***** DATA *****
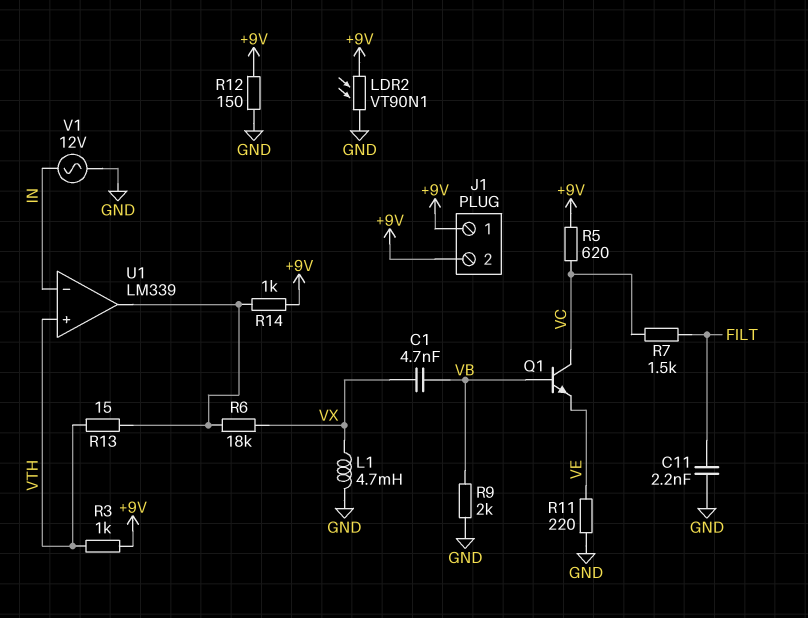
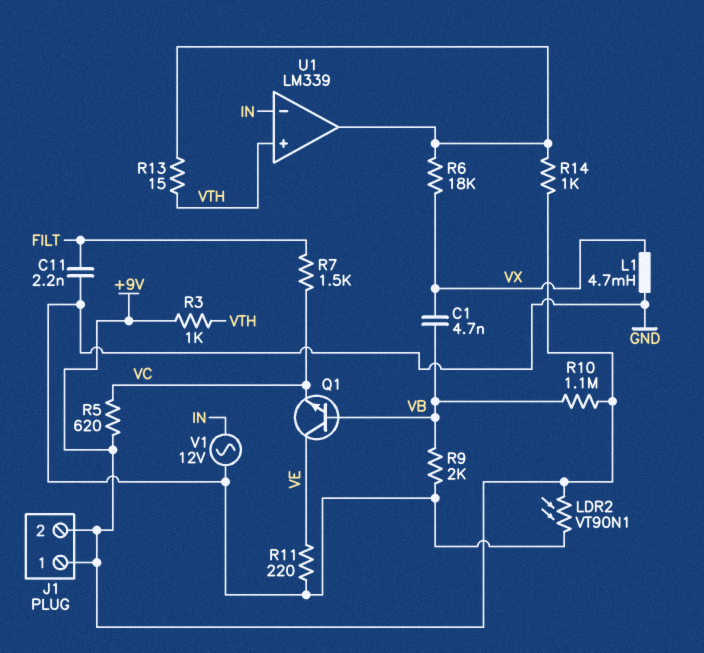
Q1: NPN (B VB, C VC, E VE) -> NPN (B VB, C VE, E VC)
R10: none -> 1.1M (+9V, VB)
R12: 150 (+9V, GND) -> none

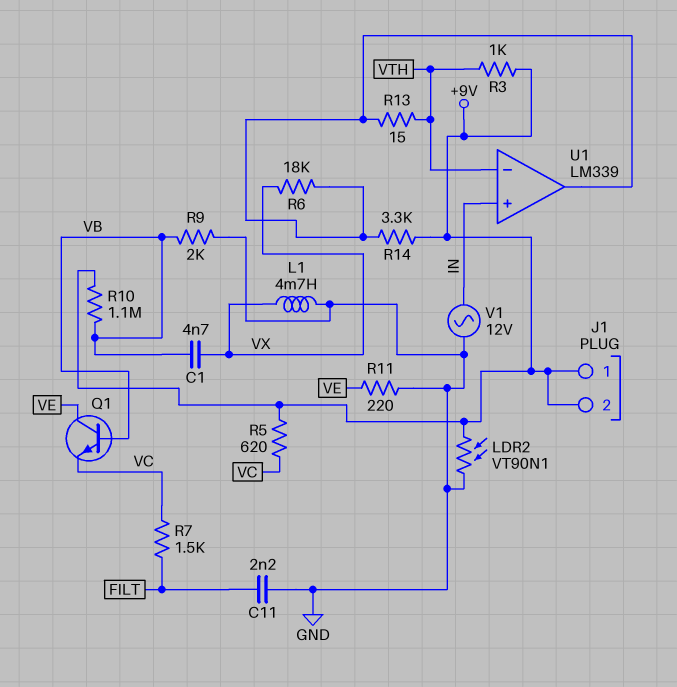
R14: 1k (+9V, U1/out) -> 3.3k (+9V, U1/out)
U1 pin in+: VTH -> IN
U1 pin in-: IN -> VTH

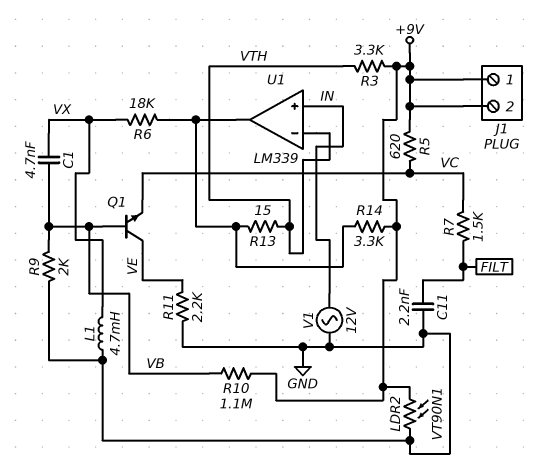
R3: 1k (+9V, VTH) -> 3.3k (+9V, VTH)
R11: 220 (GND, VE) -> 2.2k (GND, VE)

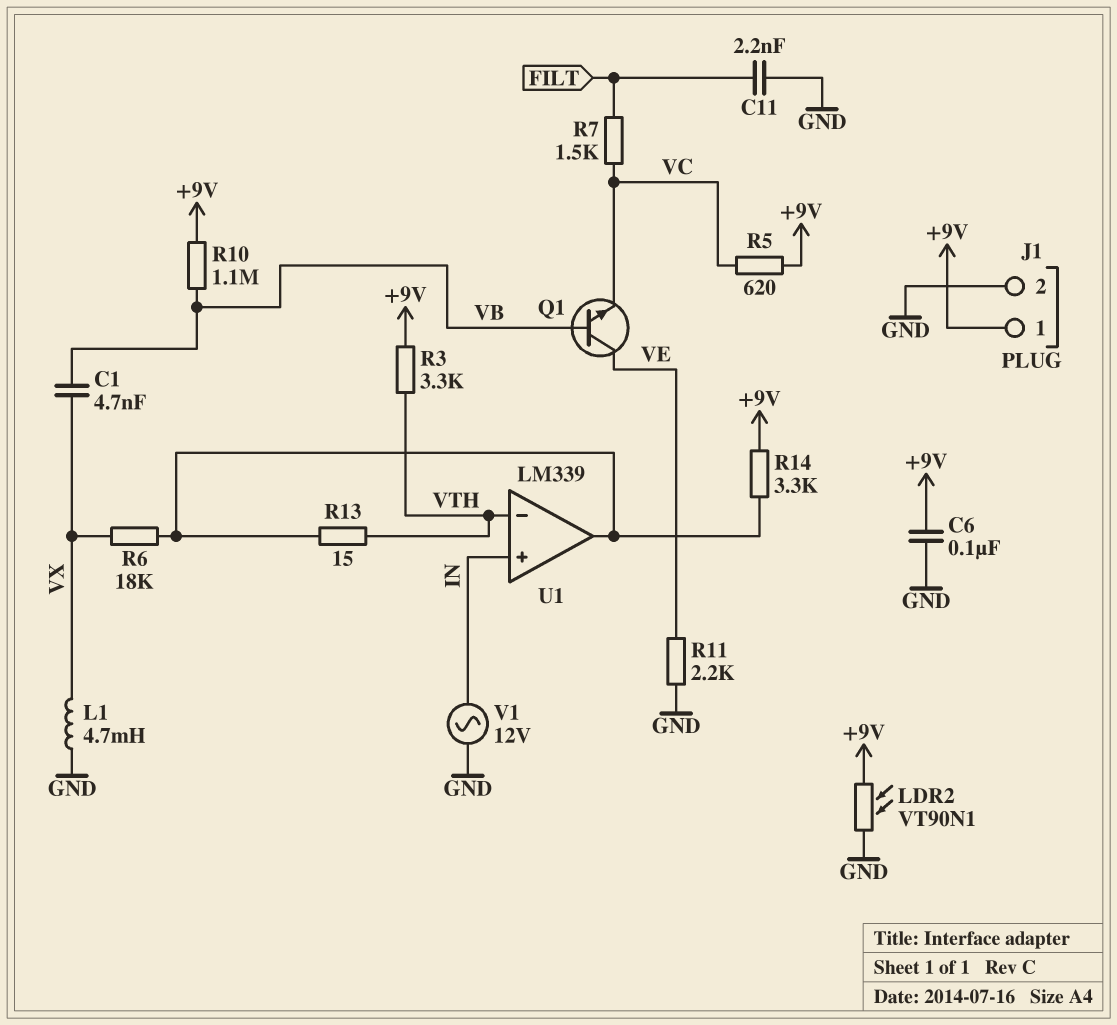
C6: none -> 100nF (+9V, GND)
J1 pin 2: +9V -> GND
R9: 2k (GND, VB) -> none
*****
# [AIM OF THE EXERCISE]
Without changing a word, retype every entry above, but drop its pictures.

# [ANSWER SPACE]
Q1: NPN (B VB, C VC, E VE) -> NPN (B VB, C VE, E VC)
R10: none -> 1.1M (+9V, VB)
R12: 150 (+9V, GND) -> none

R14: 1k (+9V, U1/out) -> 3.3k (+9V, U1/out)
U1 pin in+: VTH -> IN
U1 pin in-: IN -> VTH

R3: 1k (+9V, VTH) -> 3.3k (+9V, VTH)
R11: 220 (GND, VE) -> 2.2k (GND, VE)

C6: none -> 100nF (+9V, GND)
J1 pin 2: +9V -> GND
R9: 2k (GND, VB) -> none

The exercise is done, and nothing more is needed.